◆ **Exercise prompt**: Set every line of the data down again exactly, and keep the pictures out.

◆ **Information provided**:
━━━━

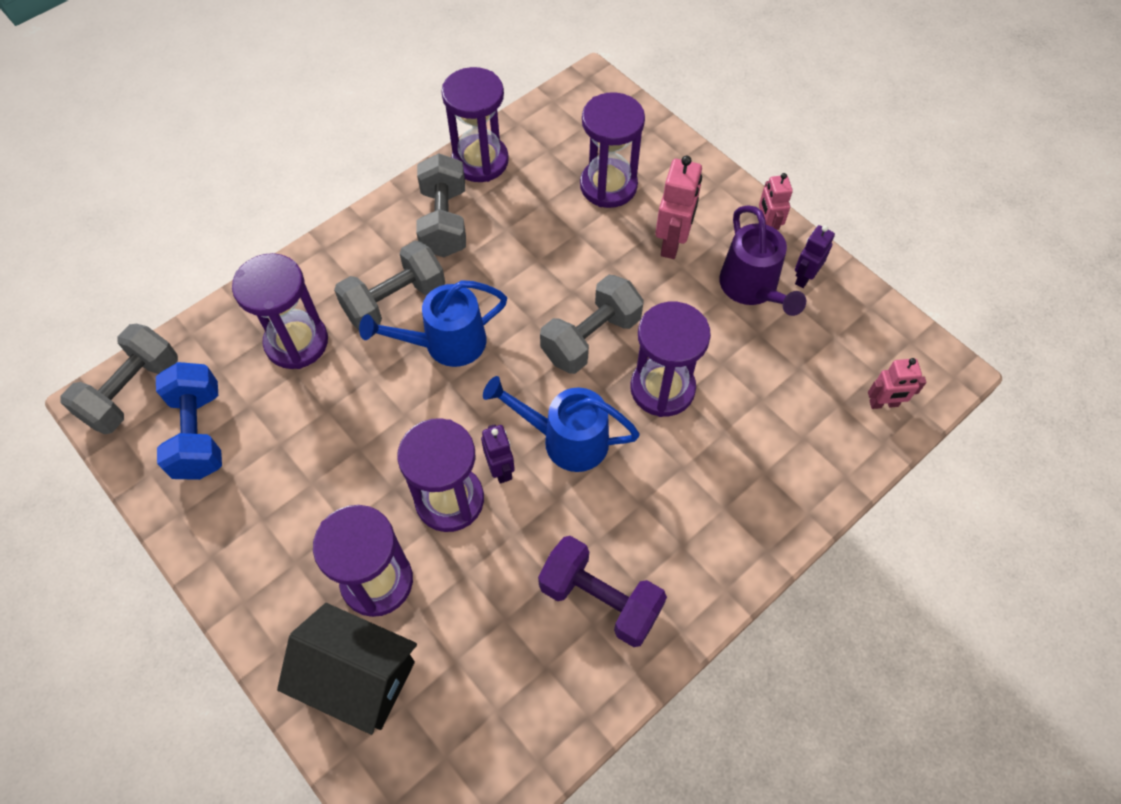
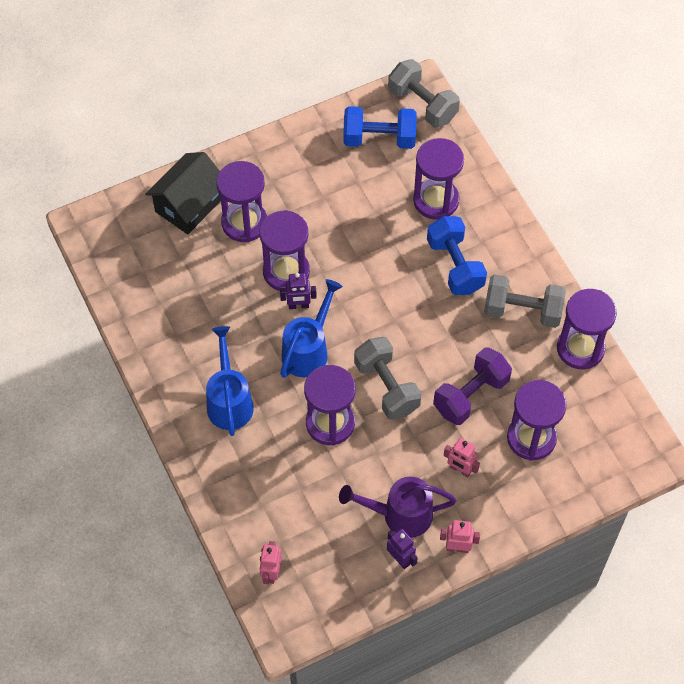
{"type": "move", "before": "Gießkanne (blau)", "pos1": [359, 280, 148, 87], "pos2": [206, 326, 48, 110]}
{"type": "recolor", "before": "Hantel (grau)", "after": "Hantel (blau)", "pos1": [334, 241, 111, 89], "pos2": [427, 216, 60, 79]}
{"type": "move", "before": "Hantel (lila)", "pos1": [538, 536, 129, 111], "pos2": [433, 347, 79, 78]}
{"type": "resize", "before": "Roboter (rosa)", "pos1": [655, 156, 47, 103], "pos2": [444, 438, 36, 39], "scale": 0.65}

━━━━

◆ **Solution below**:
{"type": "move", "before": "Gießkanne (blau)", "pos1": [359, 280, 148, 87], "pos2": [206, 326, 48, 110]}
{"type": "recolor", "before": "Hantel (grau)", "after": "Hantel (blau)", "pos1": [334, 241, 111, 89], "pos2": [427, 216, 60, 79]}
{"type": "move", "before": "Hantel (lila)", "pos1": [538, 536, 129, 111], "pos2": [433, 347, 79, 78]}
{"type": "resize", "before": "Roboter (rosa)", "pos1": [655, 156, 47, 103], "pos2": [444, 438, 36, 39], "scale": 0.65}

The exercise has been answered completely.